Your objective:
Without the images, output each record below as it stands.

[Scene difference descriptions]
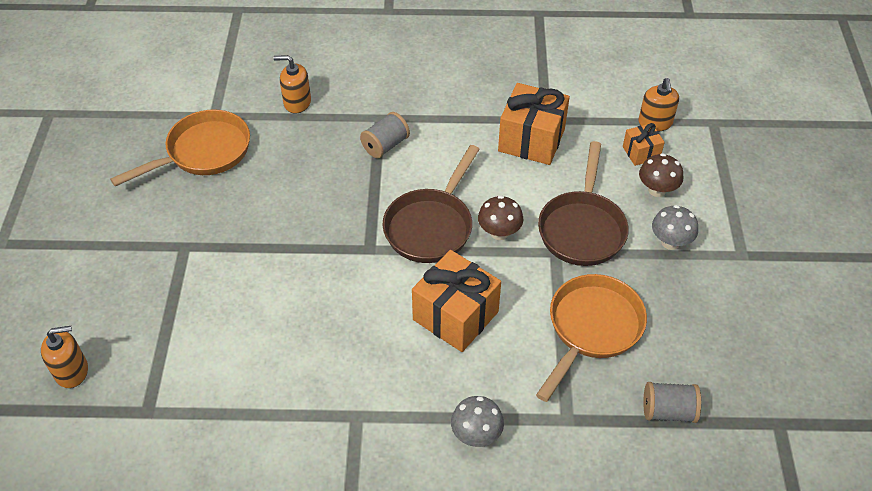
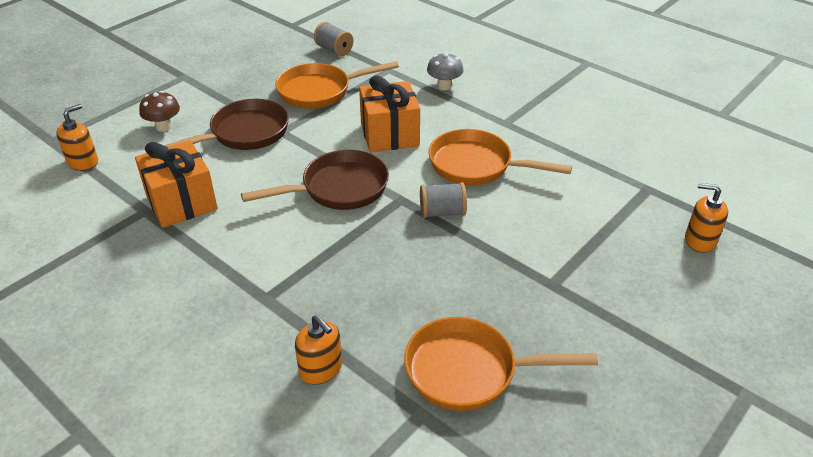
camera: 140 degrees left, 10 degrees down
(337, 331) = (476, 165): none -> orange pan
(385, 145) = (294, 268): grey spool -> grey spool (442, 212)
(499, 232) = (299, 160): brown mushroom -> none
(641, 153) = (130, 151): orange gift -> none
(670, 242) = (208, 101): grey mushroom -> none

Response to this exercise:
camera: 140 degrees left, 10 degrees down
(337, 331) = (476, 165): none -> orange pan
(385, 145) = (294, 268): grey spool -> grey spool (442, 212)
(499, 232) = (299, 160): brown mushroom -> none
(641, 153) = (130, 151): orange gift -> none
(670, 242) = (208, 101): grey mushroom -> none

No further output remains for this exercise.